### EXERCISE AIM
Whenever a line in the records below holds the string "schottky", copy it out.

### EXCERPTED RECORDS
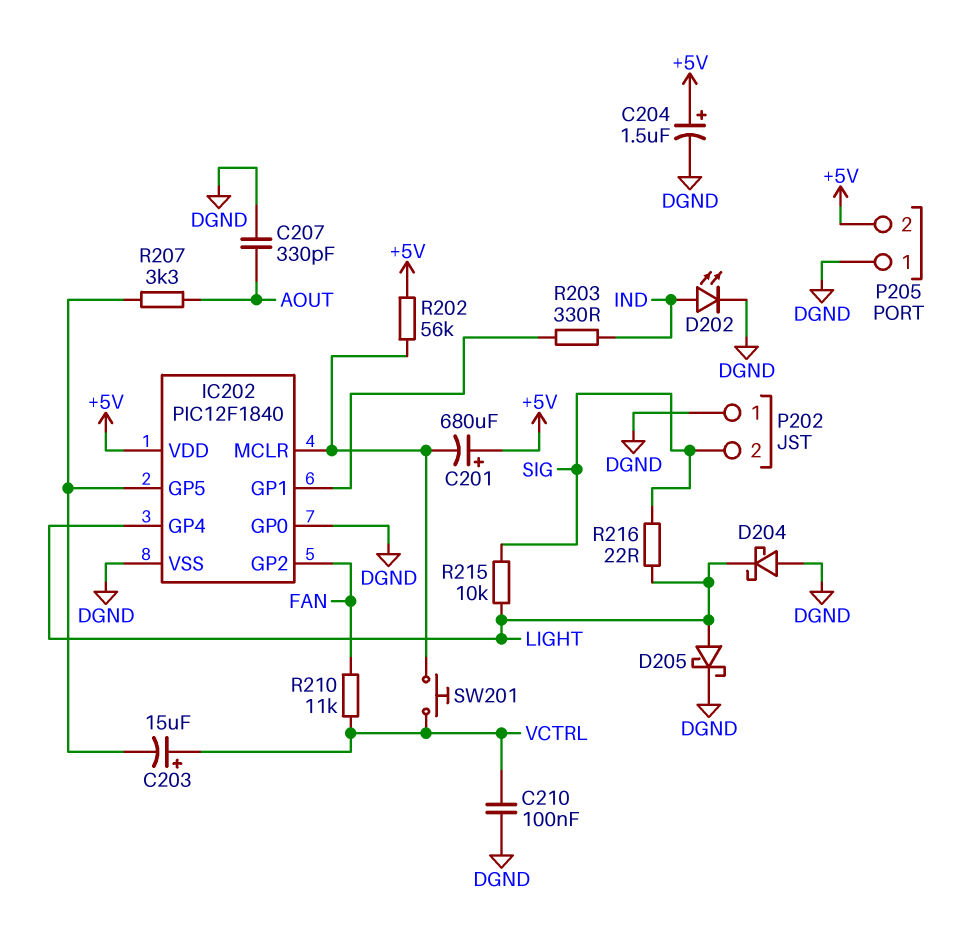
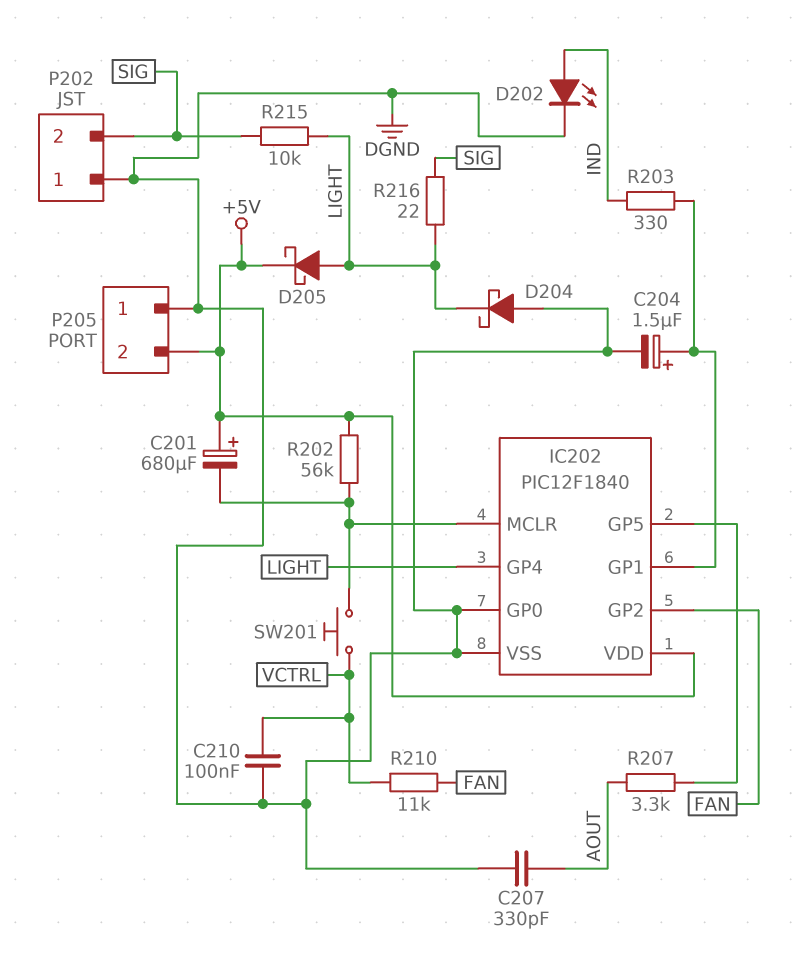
C203: 15uF (plus VCTRL, minus IC202/GP5) -> none
C204: 1.5uF (plus +5V, minus DGND) -> 1.5uF (plus IC202/GP1, minus DGND)
D205: schottky (A LIGHT, K DGND) -> schottky (A LIGHT, K +5V)

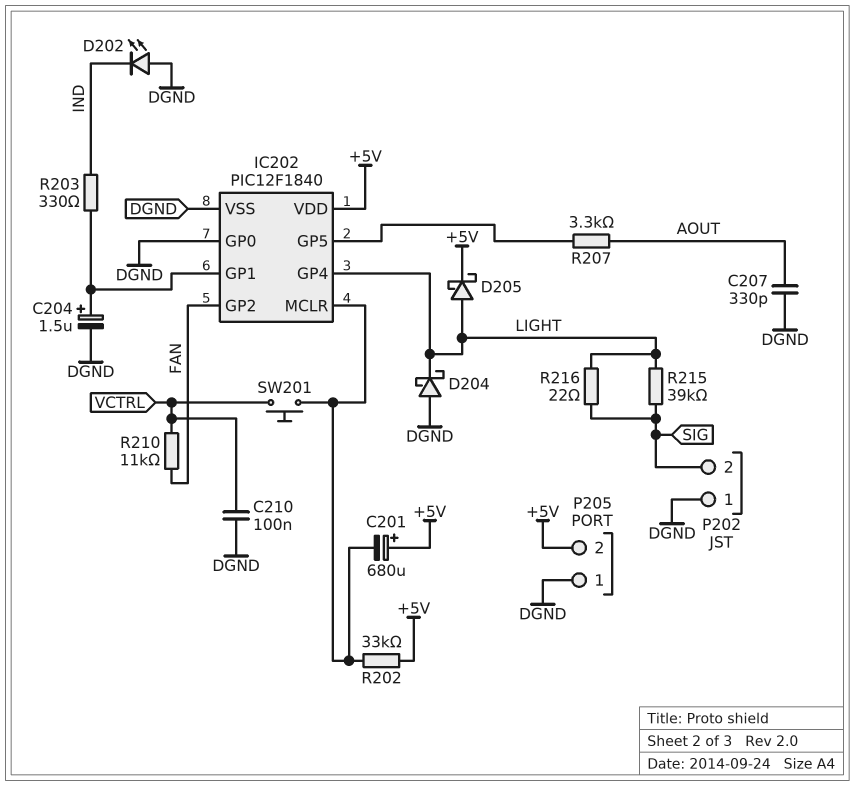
D202: LED (A IND, K DGND) -> LED (A DGND, K IND)
R202: 56k (+5V, IC202/MCLR) -> 33k (+5V, IC202/MCLR)
R215: 10k (LIGHT, SIG) -> 39k (LIGHT, SIG)

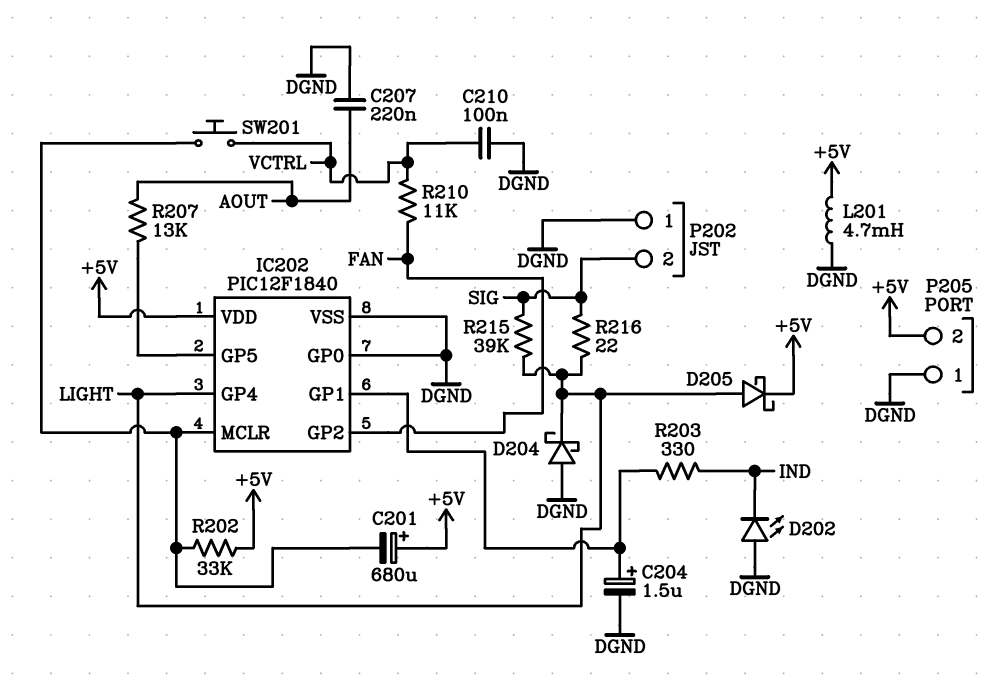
C207: 330pF (AOUT, DGND) -> 220nF (AOUT, DGND)
L201: none -> 4.7mH (+5V, DGND)
R207: 3.3k (AOUT, IC202/GP5) -> 13k (AOUT, IC202/GP5)

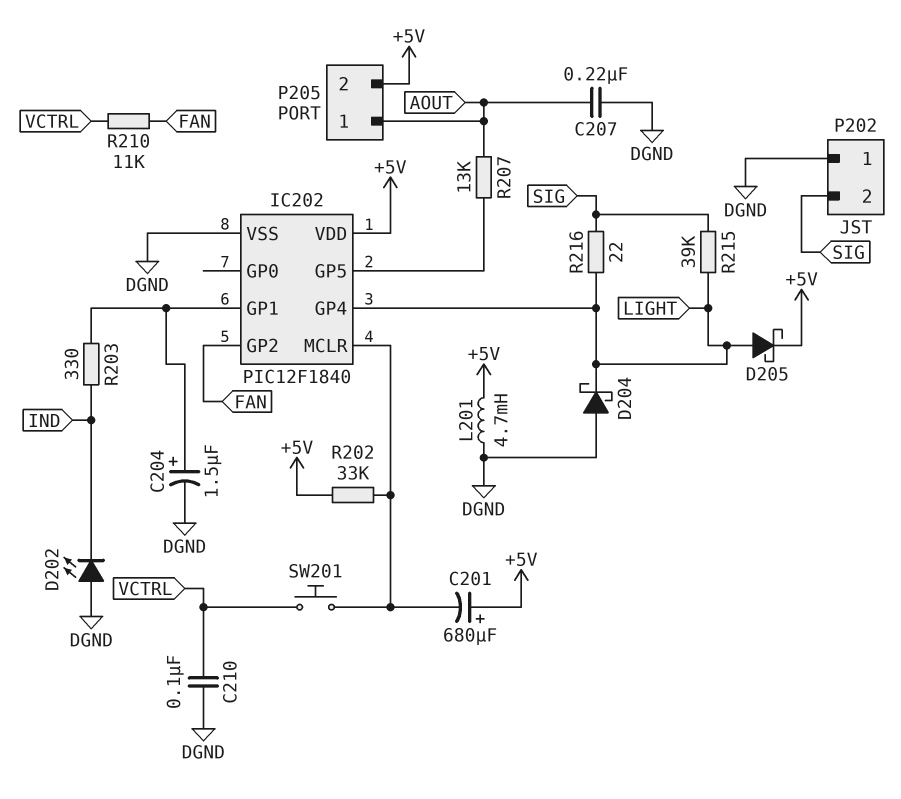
IC202 pin GP0: DGND -> none
P205 pin 1: DGND -> AOUT

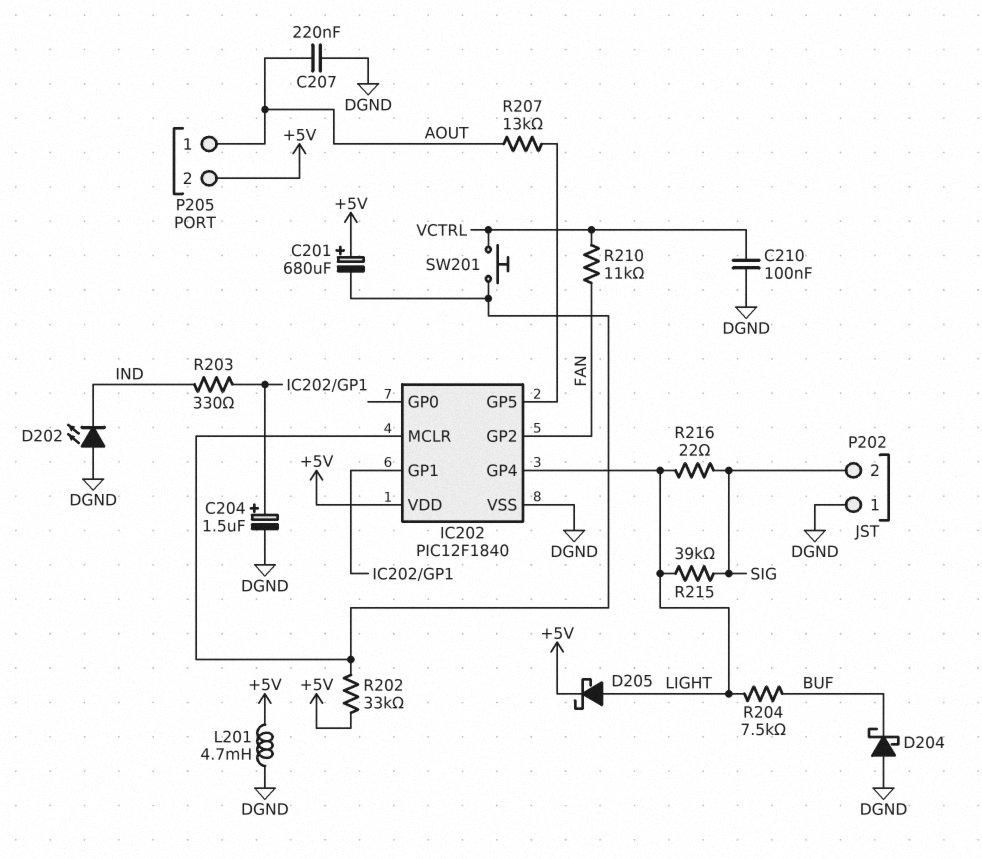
D204: schottky (A DGND, K LIGHT) -> schottky (A DGND, K BUF)
R204: none -> 7.5k (BUF, LIGHT)

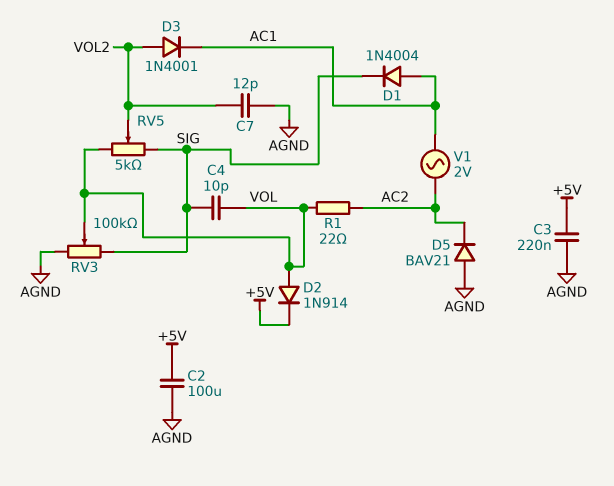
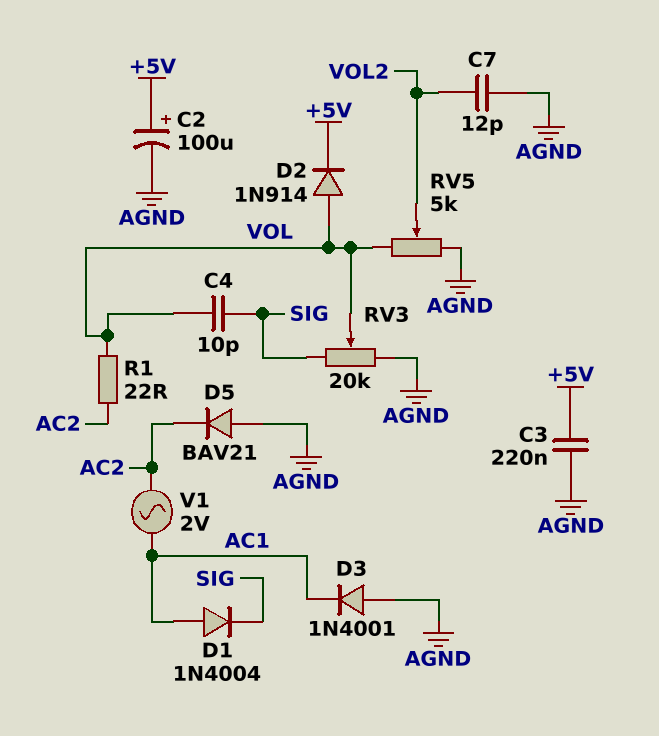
C2: 100uF (+5V, AGND) -> 100uF (plus +5V, minus AGND)
D3: diode 1N4001 (A VOL2, K AC1) -> diode 1N4001 (A AGND, K AC1)
RV3: 100k (AGND, SIG, wiper VOL) -> 20k (AGND, SIG, wiper VOL)
RV5: 5k (SIG, VOL, wiper VOL2) -> 5k (AGND, VOL, wiper VOL2)

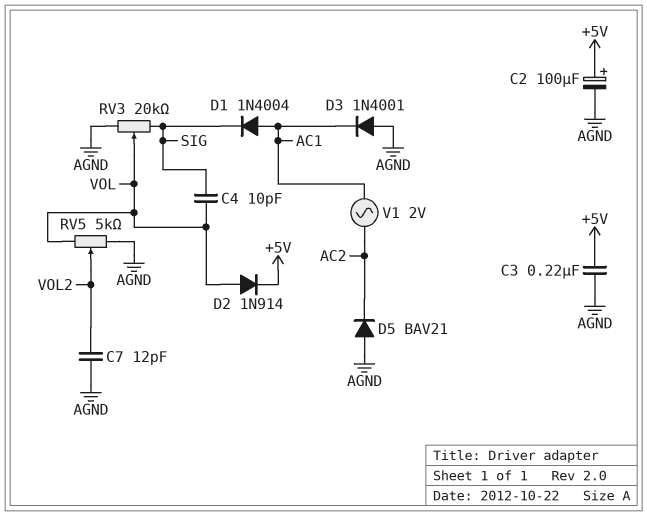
R1: 22 (AC2, VOL) -> none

### RESPONSE FOR THIS EXERCISE
D205: schottky (A LIGHT, K DGND) -> schottky (A LIGHT, K +5V)
D204: schottky (A DGND, K LIGHT) -> schottky (A DGND, K BUF)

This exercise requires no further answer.